Reproduce each of the following rows verbatim, with no changes.

= = = = = = =

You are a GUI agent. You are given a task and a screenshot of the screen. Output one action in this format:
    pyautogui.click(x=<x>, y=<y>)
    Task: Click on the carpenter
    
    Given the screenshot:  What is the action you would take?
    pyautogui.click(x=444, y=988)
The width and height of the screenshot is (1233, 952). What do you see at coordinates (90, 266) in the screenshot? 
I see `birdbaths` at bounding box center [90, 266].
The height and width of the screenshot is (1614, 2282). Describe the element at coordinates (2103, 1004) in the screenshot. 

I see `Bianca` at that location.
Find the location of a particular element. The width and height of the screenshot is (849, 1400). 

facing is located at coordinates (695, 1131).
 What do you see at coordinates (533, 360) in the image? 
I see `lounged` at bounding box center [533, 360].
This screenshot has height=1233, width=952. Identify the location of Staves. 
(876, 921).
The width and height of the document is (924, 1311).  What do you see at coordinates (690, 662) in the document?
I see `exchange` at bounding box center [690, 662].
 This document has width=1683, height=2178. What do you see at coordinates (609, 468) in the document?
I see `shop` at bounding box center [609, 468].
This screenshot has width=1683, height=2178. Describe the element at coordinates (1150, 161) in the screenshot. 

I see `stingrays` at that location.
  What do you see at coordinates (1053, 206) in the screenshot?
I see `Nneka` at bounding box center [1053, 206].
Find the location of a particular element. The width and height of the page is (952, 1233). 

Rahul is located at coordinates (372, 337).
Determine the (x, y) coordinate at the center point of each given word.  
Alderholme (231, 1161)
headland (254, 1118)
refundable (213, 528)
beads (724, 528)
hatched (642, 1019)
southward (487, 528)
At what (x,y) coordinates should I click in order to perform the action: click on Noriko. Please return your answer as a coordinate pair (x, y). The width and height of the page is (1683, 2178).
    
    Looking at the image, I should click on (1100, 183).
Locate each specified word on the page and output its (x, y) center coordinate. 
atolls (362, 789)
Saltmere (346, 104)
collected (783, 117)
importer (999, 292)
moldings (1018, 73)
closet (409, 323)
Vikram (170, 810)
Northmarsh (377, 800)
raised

= = = = = = =

# Exercise output
You are a GUI agent. You are given a task and a screenshot of the screen. Output one action in this format:
    pyautogui.click(x=<x>, y=<y>)
    Task: Click on the carpenter
    
    Given the screenshot:  What is the action you would take?
    pyautogui.click(x=444, y=988)
The width and height of the screenshot is (1233, 952). What do you see at coordinates (90, 266) in the screenshot? 
I see `birdbaths` at bounding box center [90, 266].
The height and width of the screenshot is (1614, 2282). Describe the element at coordinates (2103, 1004) in the screenshot. 

I see `Bianca` at that location.
Find the location of a particular element. The width and height of the screenshot is (849, 1400). 

facing is located at coordinates (695, 1131).
 What do you see at coordinates (533, 360) in the image? 
I see `lounged` at bounding box center [533, 360].
This screenshot has height=1233, width=952. Identify the location of Staves. 
(876, 921).
The width and height of the document is (924, 1311).  What do you see at coordinates (690, 662) in the document?
I see `exchange` at bounding box center [690, 662].
 This document has width=1683, height=2178. What do you see at coordinates (609, 468) in the document?
I see `shop` at bounding box center [609, 468].
This screenshot has width=1683, height=2178. Describe the element at coordinates (1150, 161) in the screenshot. 

I see `stingrays` at that location.
  What do you see at coordinates (1053, 206) in the screenshot?
I see `Nneka` at bounding box center [1053, 206].
Find the location of a particular element. The width and height of the page is (952, 1233). 

Rahul is located at coordinates (372, 337).
Determine the (x, y) coordinate at the center point of each given word.  
Alderholme (231, 1161)
headland (254, 1118)
refundable (213, 528)
beads (724, 528)
hatched (642, 1019)
southward (487, 528)
At what (x,y) coordinates should I click in order to perform the action: click on Noriko. Please return your answer as a coordinate pair (x, y). The width and height of the page is (1683, 2178).
    
    Looking at the image, I should click on (1100, 183).
Locate each specified word on the page and output its (x, y) center coordinate. 
atolls (362, 789)
Saltmere (346, 104)
collected (783, 117)
importer (999, 292)
moldings (1018, 73)
closet (409, 323)
Vikram (170, 810)
Northmarsh (377, 800)
raised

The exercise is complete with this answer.